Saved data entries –
Content starts
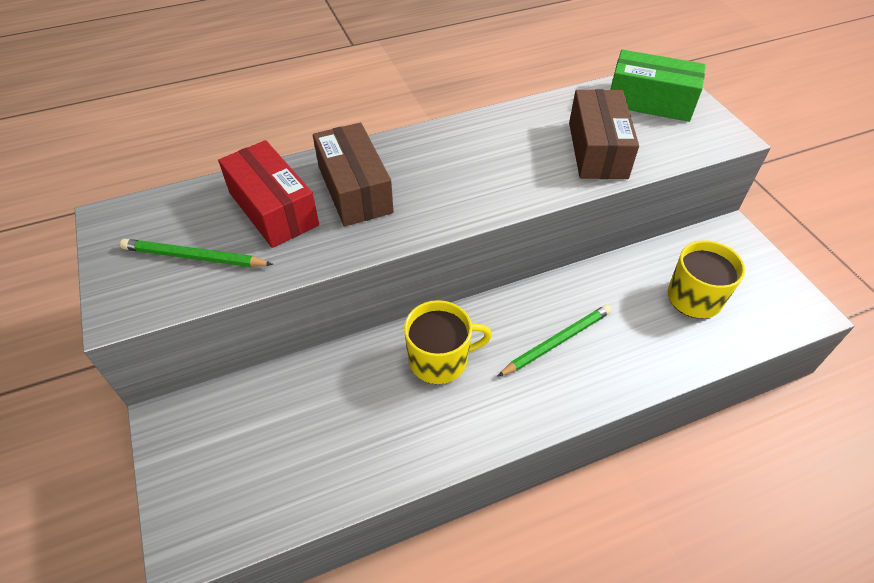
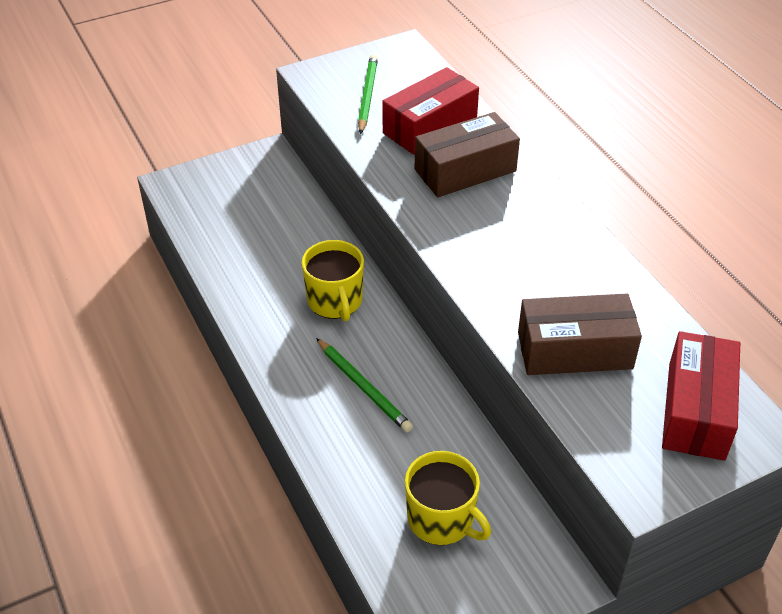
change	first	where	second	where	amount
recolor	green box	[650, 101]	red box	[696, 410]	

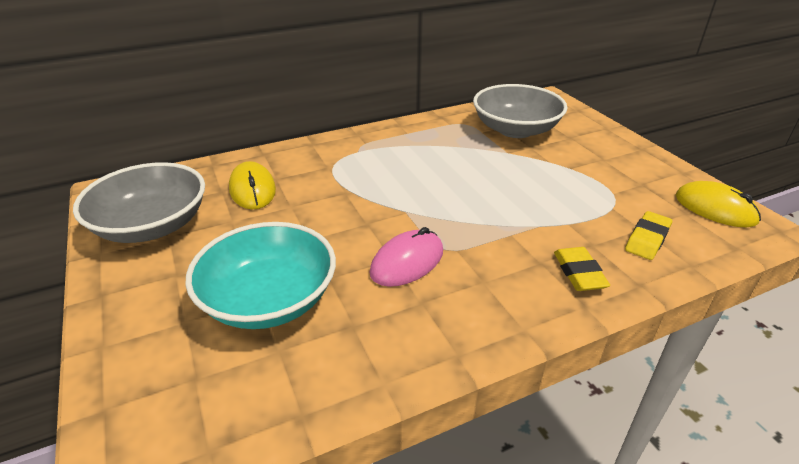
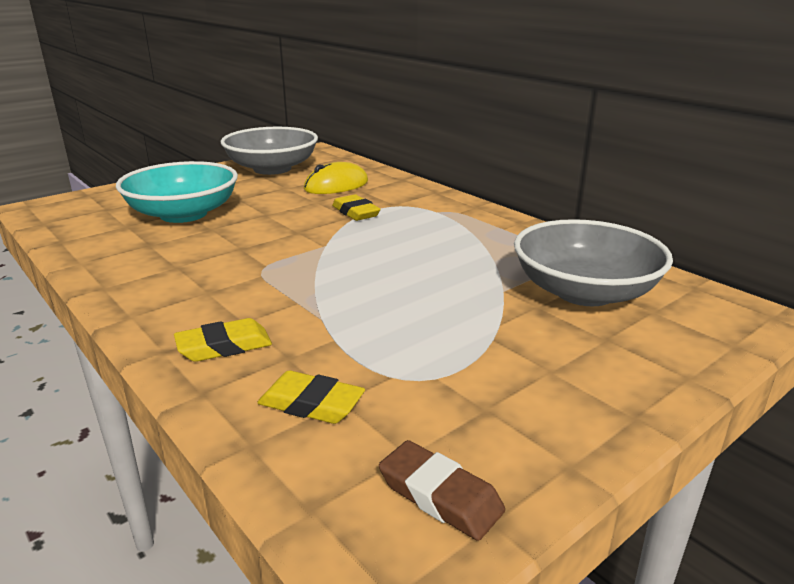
change	first	where	second	where	amount
replace	yellow mouse	[715, 209]	brown eraser	[440, 496]	
delete	pink mouse	[407, 262]			
insert			yellow eraser	[355, 212]	

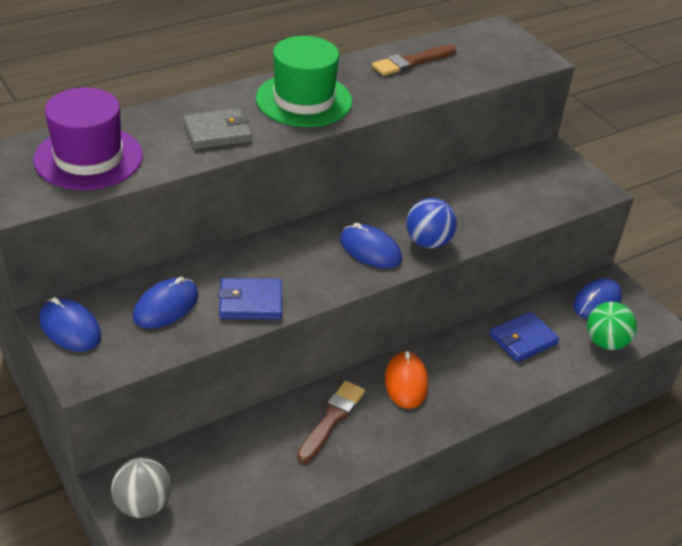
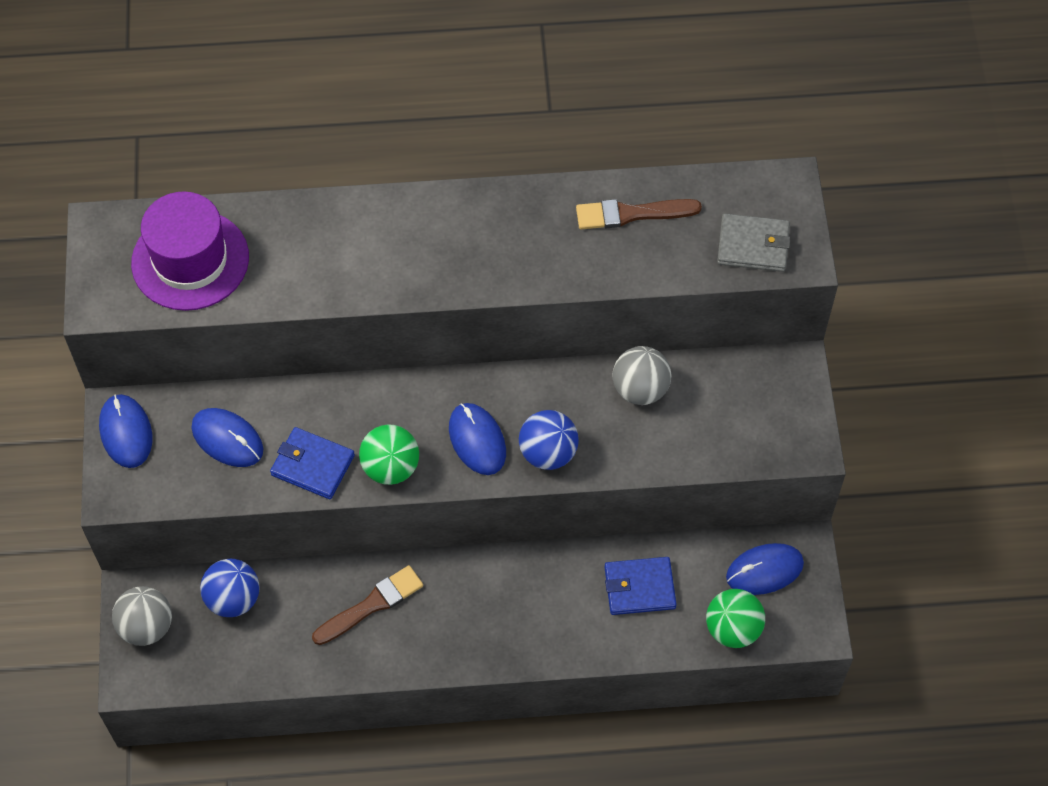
change	first	where	second	where	amount
delete	green hat	[304, 100]			
move	grey wallet	[217, 132]		[753, 245]	
rotate	blue mouse	[166, 306]		[227, 439]	60 degrees clockwise
delete	orange mouse	[406, 382]			
insert			grey ball	[640, 389]	
insert			green ball	[391, 467]	
insert			blue ball	[233, 599]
Content ends
Instructions to follow –
Could you repeat all of the entries exactly, without any of the images?

Task output –
change	first	where	second	where	amount
recolor	green box	[650, 101]	red box	[696, 410]	

change	first	where	second	where	amount
replace	yellow mouse	[715, 209]	brown eraser	[440, 496]	
delete	pink mouse	[407, 262]			
insert			yellow eraser	[355, 212]	

change	first	where	second	where	amount
delete	green hat	[304, 100]			
move	grey wallet	[217, 132]		[753, 245]	
rotate	blue mouse	[166, 306]		[227, 439]	60 degrees clockwise
delete	orange mouse	[406, 382]			
insert			grey ball	[640, 389]	
insert			green ball	[391, 467]	
insert			blue ball	[233, 599]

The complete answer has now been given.